*** Opening Information provided ***
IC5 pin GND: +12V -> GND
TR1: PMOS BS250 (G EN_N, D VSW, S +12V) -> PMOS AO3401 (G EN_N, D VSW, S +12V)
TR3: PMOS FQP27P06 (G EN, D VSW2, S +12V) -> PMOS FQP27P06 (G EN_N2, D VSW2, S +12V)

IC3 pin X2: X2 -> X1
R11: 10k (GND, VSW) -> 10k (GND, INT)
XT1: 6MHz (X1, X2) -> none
*** Closing Information provided ***
## Instructions to follow
Every line of the listing that includes the word "PMOS" forms the answer.

## Final answer
TR1: PMOS BS250 (G EN_N, D VSW, S +12V) -> PMOS AO3401 (G EN_N, D VSW, S +12V)
TR3: PMOS FQP27P06 (G EN, D VSW2, S +12V) -> PMOS FQP27P06 (G EN_N2, D VSW2, S +12V)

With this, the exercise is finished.